What is needed:
Copy the items below verbatim, starting at the line containing "The width and height of the screenshot is (960, 540). In" and ending after the line containing "This screenshot has height=540, width=960. What".

Source records:
-- Opening Marker --

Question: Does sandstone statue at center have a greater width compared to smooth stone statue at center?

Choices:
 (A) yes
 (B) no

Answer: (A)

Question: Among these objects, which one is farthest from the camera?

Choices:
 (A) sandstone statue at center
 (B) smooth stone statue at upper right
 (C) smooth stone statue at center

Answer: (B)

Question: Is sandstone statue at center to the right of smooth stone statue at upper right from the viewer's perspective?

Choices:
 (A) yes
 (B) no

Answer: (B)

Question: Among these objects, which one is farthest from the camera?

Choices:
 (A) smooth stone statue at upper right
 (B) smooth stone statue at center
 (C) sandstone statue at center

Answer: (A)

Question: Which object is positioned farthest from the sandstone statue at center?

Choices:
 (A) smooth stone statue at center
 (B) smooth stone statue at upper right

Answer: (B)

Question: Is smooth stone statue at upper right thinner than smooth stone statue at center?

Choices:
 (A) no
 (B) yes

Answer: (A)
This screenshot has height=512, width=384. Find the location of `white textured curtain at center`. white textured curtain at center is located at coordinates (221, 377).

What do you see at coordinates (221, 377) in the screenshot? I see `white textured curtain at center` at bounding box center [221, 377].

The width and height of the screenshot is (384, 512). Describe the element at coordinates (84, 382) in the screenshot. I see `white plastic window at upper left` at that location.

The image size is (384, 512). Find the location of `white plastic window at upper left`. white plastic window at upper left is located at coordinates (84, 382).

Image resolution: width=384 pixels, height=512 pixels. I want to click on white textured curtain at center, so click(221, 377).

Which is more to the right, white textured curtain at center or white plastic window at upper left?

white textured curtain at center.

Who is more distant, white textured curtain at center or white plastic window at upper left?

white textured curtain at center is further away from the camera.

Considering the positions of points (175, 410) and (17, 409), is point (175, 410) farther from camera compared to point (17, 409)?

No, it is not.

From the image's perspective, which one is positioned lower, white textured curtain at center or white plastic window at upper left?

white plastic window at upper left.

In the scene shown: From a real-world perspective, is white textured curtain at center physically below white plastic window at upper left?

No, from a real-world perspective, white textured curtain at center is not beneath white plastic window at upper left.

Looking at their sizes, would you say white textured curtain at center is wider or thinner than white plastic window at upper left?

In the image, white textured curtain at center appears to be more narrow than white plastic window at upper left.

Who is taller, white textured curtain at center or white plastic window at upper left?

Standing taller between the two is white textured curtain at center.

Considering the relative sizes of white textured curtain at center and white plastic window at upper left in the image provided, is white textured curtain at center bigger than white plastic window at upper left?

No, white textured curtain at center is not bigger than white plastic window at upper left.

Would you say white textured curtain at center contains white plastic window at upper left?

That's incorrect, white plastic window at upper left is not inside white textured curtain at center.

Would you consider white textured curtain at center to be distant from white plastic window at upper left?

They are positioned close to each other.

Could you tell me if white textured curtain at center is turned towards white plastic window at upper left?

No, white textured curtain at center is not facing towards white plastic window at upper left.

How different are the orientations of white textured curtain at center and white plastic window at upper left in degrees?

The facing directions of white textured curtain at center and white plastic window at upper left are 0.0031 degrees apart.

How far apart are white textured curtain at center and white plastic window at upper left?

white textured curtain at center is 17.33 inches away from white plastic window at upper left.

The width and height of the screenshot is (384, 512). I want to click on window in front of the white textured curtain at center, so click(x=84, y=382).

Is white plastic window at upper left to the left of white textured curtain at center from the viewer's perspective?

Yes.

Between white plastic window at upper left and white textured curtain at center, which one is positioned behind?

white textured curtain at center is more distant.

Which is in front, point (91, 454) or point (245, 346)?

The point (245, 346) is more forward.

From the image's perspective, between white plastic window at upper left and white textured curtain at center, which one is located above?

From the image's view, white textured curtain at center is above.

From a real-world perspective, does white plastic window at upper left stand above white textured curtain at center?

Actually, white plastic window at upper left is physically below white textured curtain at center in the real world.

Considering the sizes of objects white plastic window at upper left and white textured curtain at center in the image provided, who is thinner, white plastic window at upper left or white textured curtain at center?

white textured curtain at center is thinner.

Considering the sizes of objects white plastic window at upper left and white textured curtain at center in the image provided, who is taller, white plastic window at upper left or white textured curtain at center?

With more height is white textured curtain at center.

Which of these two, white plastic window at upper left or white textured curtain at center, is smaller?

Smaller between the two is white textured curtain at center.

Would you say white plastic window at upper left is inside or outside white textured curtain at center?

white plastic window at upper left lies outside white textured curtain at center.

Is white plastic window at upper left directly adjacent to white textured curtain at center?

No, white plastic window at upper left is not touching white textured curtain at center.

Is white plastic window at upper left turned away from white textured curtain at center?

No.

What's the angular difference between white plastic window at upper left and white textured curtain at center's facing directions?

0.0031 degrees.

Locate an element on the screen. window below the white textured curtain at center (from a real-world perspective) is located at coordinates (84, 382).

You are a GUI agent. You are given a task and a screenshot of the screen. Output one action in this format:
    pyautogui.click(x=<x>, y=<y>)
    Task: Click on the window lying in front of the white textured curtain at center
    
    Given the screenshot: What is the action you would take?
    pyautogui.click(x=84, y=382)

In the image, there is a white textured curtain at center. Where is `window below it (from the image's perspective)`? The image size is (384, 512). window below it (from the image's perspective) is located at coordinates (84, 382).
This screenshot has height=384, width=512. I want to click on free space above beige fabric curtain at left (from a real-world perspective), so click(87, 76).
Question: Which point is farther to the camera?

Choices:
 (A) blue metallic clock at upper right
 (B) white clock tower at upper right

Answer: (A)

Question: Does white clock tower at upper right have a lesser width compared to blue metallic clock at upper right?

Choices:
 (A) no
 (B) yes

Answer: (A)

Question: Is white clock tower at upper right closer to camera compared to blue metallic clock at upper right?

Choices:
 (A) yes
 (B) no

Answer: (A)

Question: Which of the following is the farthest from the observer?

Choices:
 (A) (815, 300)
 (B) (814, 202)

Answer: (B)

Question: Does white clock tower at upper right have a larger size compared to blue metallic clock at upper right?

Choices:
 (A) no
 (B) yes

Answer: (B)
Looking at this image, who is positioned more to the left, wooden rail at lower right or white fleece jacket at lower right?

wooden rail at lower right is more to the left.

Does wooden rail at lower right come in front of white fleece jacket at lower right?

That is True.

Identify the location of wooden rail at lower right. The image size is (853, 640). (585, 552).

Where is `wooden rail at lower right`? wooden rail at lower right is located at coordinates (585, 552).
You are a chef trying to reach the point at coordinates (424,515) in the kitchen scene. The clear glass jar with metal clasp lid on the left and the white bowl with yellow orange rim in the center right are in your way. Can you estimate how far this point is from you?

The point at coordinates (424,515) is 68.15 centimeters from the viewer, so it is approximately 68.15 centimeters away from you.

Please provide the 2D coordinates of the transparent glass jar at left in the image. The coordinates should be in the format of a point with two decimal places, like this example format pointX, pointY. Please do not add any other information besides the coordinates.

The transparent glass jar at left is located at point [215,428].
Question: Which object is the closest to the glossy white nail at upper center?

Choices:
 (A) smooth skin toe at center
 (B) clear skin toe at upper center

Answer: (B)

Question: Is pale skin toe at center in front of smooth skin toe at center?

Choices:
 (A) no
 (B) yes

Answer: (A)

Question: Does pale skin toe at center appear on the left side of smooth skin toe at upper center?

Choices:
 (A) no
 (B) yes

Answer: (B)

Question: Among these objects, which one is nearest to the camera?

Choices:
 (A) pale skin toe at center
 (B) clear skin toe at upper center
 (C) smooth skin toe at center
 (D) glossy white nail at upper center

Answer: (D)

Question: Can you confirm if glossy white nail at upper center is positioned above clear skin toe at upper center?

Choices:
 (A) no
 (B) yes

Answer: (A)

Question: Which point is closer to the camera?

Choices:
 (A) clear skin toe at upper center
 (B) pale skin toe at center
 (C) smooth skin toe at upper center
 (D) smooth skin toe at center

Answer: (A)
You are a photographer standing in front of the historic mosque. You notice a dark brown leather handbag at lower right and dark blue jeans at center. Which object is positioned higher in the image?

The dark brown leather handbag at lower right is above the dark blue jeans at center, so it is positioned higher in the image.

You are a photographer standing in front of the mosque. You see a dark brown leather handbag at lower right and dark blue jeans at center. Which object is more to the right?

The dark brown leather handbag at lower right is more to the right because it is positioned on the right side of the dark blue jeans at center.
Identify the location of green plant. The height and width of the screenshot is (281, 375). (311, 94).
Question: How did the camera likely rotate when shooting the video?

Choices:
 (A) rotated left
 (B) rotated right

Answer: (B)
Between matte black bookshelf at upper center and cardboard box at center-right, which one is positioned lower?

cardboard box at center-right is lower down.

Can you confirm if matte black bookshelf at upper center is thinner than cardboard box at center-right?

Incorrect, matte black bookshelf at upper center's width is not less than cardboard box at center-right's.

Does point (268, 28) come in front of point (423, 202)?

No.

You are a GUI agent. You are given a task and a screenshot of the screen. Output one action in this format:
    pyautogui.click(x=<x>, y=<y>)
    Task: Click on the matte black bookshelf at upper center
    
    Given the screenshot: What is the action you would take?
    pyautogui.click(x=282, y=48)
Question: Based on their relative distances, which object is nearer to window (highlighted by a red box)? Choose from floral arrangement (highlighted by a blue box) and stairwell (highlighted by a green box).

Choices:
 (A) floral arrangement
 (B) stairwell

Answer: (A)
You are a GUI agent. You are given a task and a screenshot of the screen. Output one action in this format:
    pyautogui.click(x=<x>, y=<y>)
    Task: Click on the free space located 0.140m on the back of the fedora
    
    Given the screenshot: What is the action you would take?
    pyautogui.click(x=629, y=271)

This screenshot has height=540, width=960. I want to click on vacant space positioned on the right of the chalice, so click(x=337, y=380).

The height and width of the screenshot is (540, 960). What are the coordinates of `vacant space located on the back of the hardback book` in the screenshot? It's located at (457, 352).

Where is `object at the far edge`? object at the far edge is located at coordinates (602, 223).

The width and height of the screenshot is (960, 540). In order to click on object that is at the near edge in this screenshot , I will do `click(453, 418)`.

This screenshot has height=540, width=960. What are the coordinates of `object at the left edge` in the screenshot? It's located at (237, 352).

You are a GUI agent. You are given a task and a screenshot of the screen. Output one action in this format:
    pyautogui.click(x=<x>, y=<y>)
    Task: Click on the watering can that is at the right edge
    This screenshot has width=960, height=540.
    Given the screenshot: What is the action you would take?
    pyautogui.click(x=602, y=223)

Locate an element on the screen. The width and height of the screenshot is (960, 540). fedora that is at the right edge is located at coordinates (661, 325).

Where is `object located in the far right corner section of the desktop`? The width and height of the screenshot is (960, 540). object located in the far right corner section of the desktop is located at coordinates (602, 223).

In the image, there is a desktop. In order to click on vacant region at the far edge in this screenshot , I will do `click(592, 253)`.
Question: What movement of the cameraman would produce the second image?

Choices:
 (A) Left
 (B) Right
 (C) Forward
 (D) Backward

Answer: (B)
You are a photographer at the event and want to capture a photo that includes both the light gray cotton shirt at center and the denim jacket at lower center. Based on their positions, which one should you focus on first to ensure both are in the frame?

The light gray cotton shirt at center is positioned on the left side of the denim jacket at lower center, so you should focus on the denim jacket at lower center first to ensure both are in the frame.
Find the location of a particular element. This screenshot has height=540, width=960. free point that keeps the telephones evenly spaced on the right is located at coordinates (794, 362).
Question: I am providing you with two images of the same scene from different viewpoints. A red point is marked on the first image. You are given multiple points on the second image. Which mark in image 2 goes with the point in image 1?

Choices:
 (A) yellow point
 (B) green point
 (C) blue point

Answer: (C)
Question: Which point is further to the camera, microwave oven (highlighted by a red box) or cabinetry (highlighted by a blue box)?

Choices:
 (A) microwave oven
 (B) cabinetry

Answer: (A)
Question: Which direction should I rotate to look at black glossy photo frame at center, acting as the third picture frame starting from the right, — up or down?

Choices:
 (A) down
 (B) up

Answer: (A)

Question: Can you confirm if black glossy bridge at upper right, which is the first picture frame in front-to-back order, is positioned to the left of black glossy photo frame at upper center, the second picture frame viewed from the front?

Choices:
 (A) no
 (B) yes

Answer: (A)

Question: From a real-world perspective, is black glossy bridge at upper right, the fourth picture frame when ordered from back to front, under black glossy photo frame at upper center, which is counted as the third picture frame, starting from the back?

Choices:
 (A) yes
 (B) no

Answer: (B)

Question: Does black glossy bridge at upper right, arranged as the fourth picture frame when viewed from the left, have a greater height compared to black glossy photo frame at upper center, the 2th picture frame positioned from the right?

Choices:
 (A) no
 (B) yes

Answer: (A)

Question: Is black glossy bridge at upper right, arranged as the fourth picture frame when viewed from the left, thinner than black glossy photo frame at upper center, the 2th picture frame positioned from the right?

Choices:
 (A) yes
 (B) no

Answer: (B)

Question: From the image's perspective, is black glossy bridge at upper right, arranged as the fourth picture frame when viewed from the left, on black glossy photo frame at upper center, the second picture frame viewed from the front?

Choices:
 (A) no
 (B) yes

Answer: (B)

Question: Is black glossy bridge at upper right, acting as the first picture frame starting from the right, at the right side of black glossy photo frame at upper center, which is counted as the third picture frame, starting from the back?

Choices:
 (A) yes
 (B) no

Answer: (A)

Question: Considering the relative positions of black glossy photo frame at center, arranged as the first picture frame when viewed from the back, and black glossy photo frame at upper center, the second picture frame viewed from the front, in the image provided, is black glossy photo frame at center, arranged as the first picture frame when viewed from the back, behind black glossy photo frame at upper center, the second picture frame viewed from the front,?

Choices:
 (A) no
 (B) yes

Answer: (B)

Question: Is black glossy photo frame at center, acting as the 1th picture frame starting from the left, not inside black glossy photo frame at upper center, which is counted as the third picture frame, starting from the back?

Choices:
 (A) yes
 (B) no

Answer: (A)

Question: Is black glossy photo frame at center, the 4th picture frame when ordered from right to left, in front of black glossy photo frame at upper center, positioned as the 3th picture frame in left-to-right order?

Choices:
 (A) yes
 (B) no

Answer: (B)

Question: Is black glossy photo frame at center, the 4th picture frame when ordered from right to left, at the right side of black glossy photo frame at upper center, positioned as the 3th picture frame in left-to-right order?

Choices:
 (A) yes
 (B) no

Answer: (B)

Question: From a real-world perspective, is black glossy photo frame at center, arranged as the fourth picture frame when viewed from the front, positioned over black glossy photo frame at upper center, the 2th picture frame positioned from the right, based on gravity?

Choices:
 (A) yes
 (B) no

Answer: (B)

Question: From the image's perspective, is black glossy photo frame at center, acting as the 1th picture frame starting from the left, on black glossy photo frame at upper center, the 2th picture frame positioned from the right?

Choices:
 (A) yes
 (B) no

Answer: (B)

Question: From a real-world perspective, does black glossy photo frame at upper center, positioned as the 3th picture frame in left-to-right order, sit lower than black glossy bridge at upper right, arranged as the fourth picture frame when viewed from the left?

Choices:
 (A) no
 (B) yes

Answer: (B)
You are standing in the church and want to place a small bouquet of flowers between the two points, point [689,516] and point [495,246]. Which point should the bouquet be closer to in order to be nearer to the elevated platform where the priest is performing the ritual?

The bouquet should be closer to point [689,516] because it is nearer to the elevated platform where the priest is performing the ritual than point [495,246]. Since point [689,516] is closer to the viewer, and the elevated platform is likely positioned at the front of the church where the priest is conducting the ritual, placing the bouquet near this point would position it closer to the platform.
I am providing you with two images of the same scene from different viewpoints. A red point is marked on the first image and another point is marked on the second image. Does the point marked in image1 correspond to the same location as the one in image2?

-- Closing Marker --

Worked solution:
The width and height of the screenshot is (960, 540). In order to click on object that is at the near edge in this screenshot , I will do `click(453, 418)`.

This screenshot has height=540, width=960. What are the coordinates of `object at the left edge` in the screenshot? It's located at (237, 352).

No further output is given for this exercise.